WHAT YOU ARE ASKED TO DO: Your reply should be the following data, copied exactly.

§

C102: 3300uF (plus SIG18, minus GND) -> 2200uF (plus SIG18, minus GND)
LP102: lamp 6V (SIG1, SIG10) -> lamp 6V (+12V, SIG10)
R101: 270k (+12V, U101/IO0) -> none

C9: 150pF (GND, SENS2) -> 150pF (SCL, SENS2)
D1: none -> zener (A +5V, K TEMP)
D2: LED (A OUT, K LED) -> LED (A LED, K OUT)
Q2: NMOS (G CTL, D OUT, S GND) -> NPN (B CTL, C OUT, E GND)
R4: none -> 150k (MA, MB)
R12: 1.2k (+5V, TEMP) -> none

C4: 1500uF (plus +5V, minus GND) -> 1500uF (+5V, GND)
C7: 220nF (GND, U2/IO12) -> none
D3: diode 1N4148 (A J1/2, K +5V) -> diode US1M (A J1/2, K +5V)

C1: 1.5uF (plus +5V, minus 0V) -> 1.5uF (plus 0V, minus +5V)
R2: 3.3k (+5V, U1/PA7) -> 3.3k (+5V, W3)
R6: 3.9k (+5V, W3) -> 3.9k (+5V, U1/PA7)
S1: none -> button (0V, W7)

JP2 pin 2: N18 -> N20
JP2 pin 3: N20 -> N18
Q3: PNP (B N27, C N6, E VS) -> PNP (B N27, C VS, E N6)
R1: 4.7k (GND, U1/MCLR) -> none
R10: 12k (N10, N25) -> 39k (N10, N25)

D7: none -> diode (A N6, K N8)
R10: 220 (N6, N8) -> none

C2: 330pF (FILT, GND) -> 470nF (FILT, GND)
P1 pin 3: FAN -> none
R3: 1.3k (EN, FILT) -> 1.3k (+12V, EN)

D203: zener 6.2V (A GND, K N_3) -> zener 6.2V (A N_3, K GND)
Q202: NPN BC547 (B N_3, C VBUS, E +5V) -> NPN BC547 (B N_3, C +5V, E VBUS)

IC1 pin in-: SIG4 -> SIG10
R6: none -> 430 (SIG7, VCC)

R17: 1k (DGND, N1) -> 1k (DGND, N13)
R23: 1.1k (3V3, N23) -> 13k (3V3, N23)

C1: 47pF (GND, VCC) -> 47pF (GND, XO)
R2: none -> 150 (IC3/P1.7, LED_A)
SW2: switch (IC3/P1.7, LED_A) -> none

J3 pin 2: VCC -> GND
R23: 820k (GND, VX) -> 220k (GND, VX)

§

EXERCISE ANSWER:
C102: 3300uF (plus SIG18, minus GND) -> 2200uF (plus SIG18, minus GND)
LP102: lamp 6V (SIG1, SIG10) -> lamp 6V (+12V, SIG10)
R101: 270k (+12V, U101/IO0) -> none

C9: 150pF (GND, SENS2) -> 150pF (SCL, SENS2)
D1: none -> zener (A +5V, K TEMP)
D2: LED (A OUT, K LED) -> LED (A LED, K OUT)
Q2: NMOS (G CTL, D OUT, S GND) -> NPN (B CTL, C OUT, E GND)
R4: none -> 150k (MA, MB)
R12: 1.2k (+5V, TEMP) -> none

C4: 1500uF (plus +5V, minus GND) -> 1500uF (+5V, GND)
C7: 220nF (GND, U2/IO12) -> none
D3: diode 1N4148 (A J1/2, K +5V) -> diode US1M (A J1/2, K +5V)

C1: 1.5uF (plus +5V, minus 0V) -> 1.5uF (plus 0V, minus +5V)
R2: 3.3k (+5V, U1/PA7) -> 3.3k (+5V, W3)
R6: 3.9k (+5V, W3) -> 3.9k (+5V, U1/PA7)
S1: none -> button (0V, W7)

JP2 pin 2: N18 -> N20
JP2 pin 3: N20 -> N18
Q3: PNP (B N27, C N6, E VS) -> PNP (B N27, C VS, E N6)
R1: 4.7k (GND, U1/MCLR) -> none
R10: 12k (N10, N25) -> 39k (N10, N25)

D7: none -> diode (A N6, K N8)
R10: 220 (N6, N8) -> none

C2: 330pF (FILT, GND) -> 470nF (FILT, GND)
P1 pin 3: FAN -> none
R3: 1.3k (EN, FILT) -> 1.3k (+12V, EN)

D203: zener 6.2V (A GND, K N_3) -> zener 6.2V (A N_3, K GND)
Q202: NPN BC547 (B N_3, C VBUS, E +5V) -> NPN BC547 (B N_3, C +5V, E VBUS)

IC1 pin in-: SIG4 -> SIG10
R6: none -> 430 (SIG7, VCC)

R17: 1k (DGND, N1) -> 1k (DGND, N13)
R23: 1.1k (3V3, N23) -> 13k (3V3, N23)

C1: 47pF (GND, VCC) -> 47pF (GND, XO)
R2: none -> 150 (IC3/P1.7, LED_A)
SW2: switch (IC3/P1.7, LED_A) -> none

J3 pin 2: VCC -> GND
R23: 820k (GND, VX) -> 220k (GND, VX)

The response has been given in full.